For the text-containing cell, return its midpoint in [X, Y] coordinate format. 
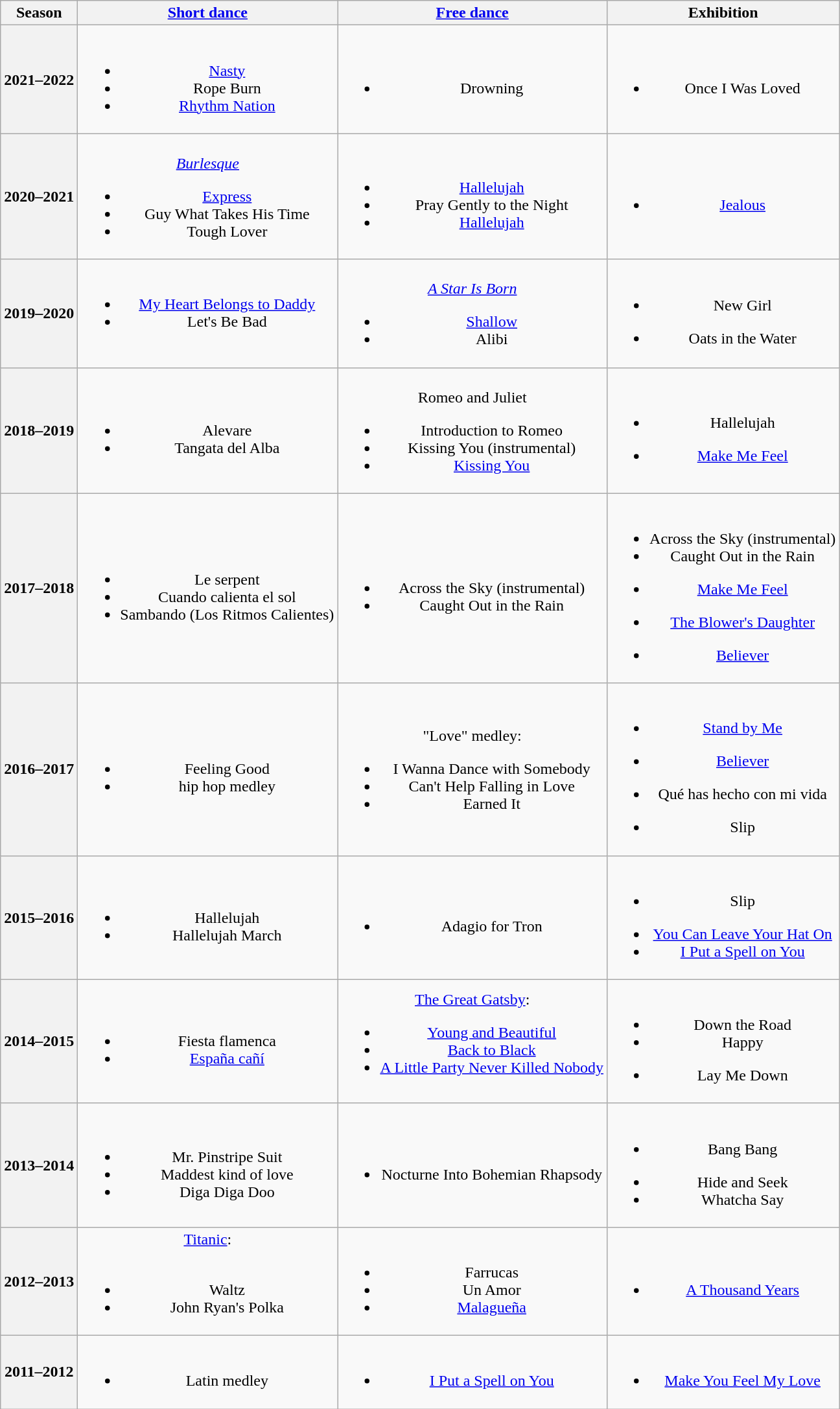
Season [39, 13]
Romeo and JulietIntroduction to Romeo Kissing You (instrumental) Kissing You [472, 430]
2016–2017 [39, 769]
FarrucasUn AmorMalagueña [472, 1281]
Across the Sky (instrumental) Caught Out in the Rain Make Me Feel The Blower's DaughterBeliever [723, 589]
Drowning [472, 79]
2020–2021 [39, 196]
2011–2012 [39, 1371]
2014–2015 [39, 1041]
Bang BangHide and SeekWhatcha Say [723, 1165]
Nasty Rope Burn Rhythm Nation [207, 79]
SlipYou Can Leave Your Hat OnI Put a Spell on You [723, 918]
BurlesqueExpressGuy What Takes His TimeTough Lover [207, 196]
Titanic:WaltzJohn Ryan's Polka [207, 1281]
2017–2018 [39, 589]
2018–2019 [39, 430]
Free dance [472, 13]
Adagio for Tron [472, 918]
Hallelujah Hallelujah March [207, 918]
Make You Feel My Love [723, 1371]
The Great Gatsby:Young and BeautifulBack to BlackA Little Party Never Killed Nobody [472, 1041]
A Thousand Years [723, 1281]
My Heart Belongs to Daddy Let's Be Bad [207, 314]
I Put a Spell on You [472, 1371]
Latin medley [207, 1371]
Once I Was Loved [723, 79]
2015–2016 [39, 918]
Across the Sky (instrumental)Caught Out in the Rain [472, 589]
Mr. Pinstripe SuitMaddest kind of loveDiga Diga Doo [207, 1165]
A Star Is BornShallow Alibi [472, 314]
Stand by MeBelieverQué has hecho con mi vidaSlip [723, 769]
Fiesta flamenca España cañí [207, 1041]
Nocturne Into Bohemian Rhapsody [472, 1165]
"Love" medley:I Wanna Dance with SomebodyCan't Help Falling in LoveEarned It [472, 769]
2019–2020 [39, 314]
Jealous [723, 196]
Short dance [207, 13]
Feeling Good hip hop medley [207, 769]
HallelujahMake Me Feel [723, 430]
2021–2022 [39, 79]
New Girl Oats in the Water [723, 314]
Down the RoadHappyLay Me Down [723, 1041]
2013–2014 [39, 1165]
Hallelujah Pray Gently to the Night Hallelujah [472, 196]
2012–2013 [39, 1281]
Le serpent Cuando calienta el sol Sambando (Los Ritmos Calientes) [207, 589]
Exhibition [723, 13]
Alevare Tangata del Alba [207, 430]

Set exercise: Show each line in the entries above that contains the string "medley". Case counts.

Exercise answer:
Latin medley [207, 1371]
"Love" medley:I Wanna Dance with SomebodyCan't Help Falling in LoveEarned It [472, 769]
Feeling Good hip hop medley [207, 769]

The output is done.